> [Assignment]: The line containing "orange marker: 3 -> 2" and every line after it, through the end of the records below: repeat them exactly, nothing more.

> [Provided information]:
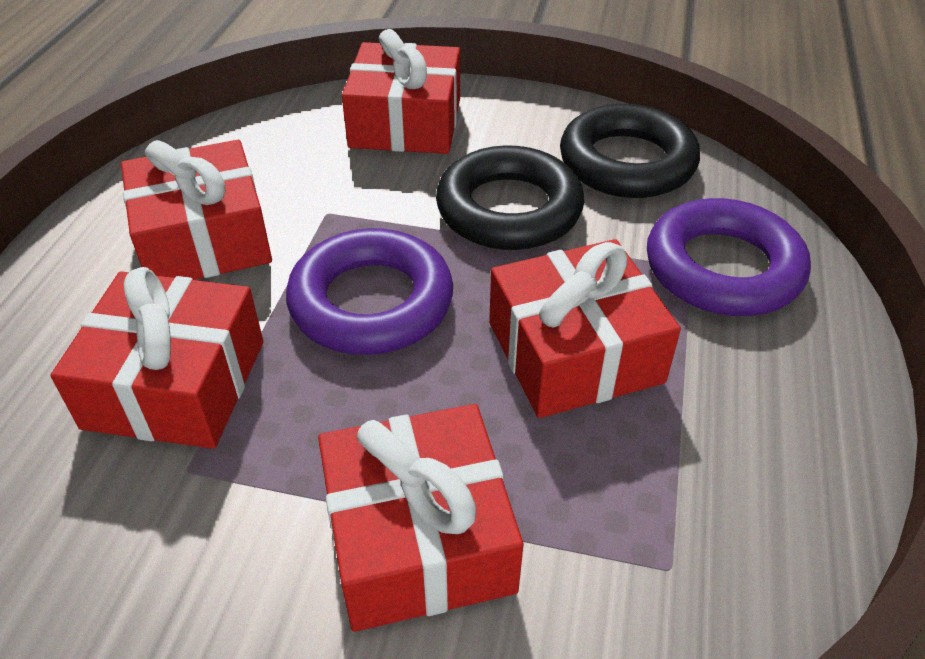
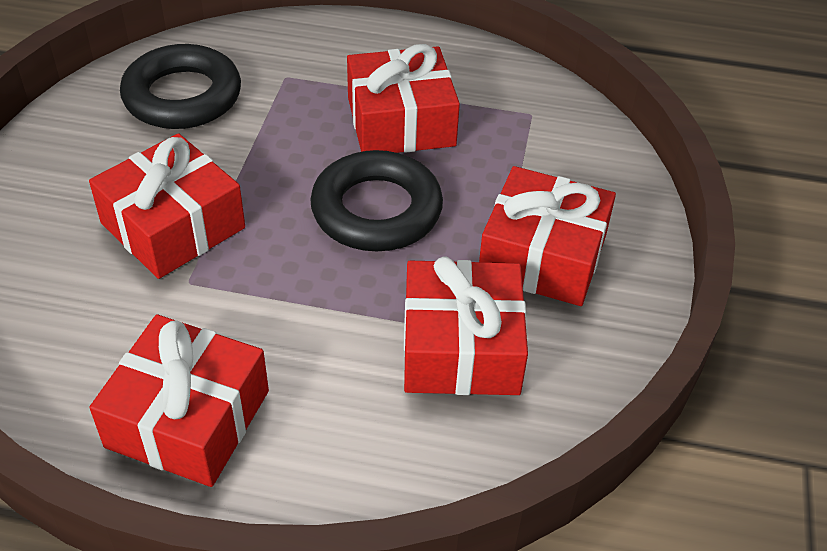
purple ring: 2 -> 0

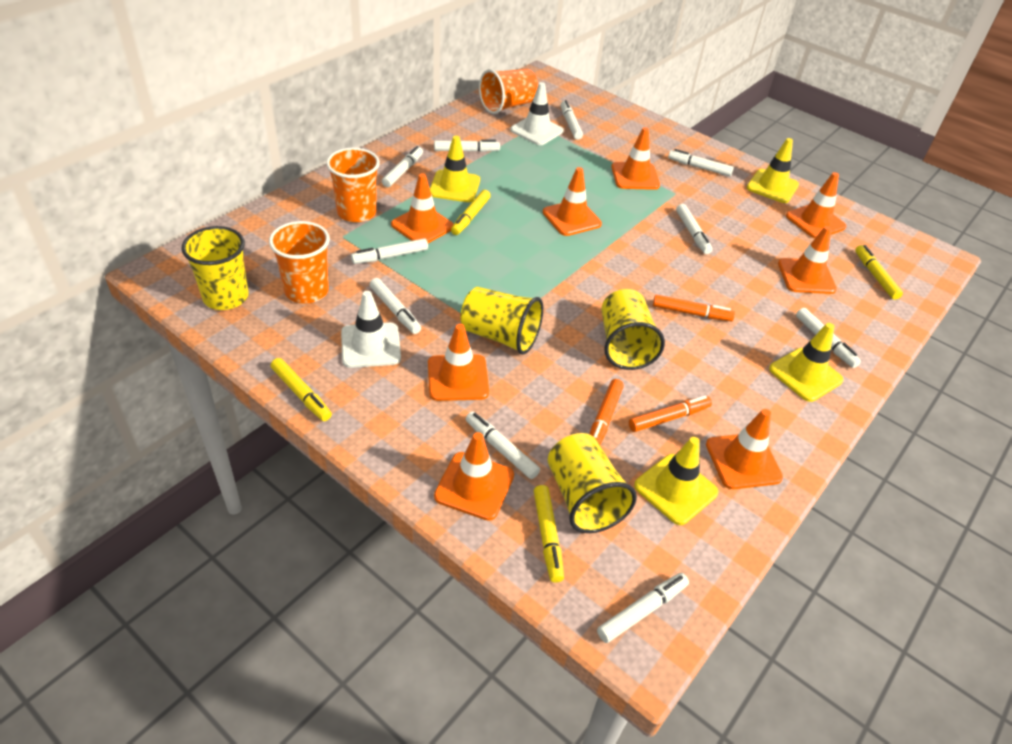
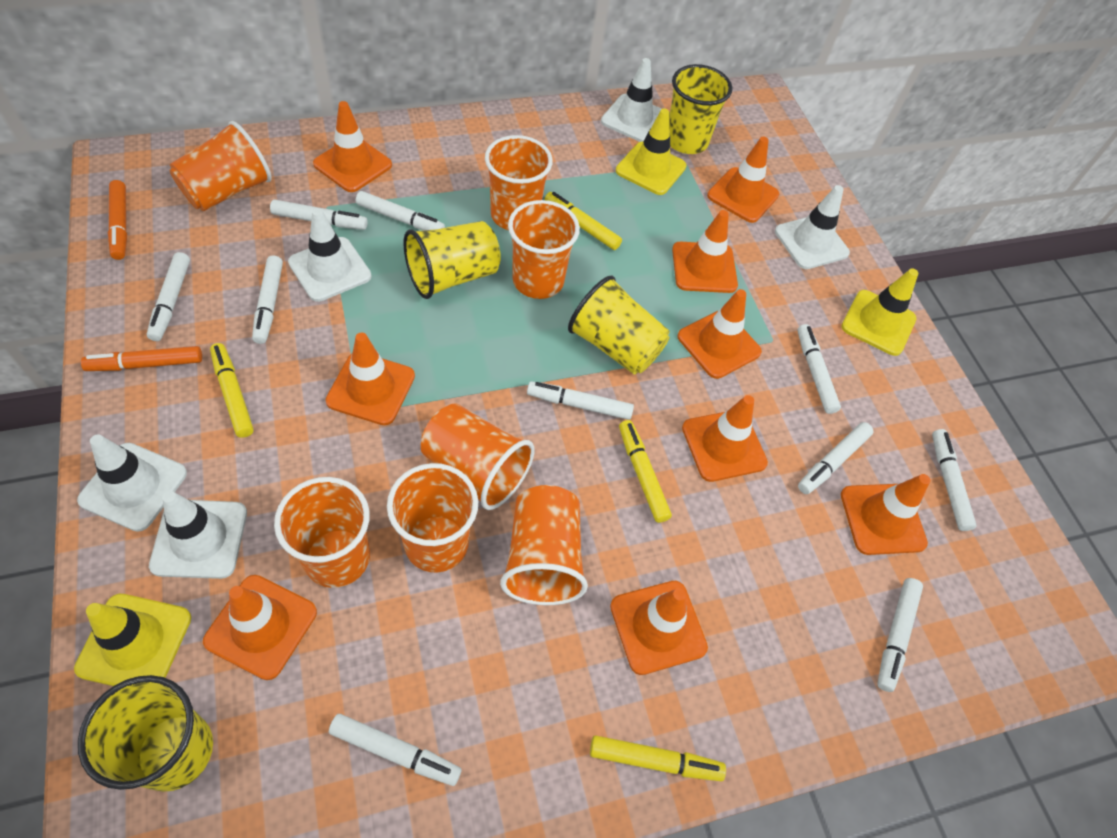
orange cup: 3 -> 7
orange marker: 3 -> 2
orange traffic cone: 8 -> 9
white traffic cone: 2 -> 5
yellow traffic cone: 4 -> 3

> [Task result]:
orange marker: 3 -> 2
orange traffic cone: 8 -> 9
white traffic cone: 2 -> 5
yellow traffic cone: 4 -> 3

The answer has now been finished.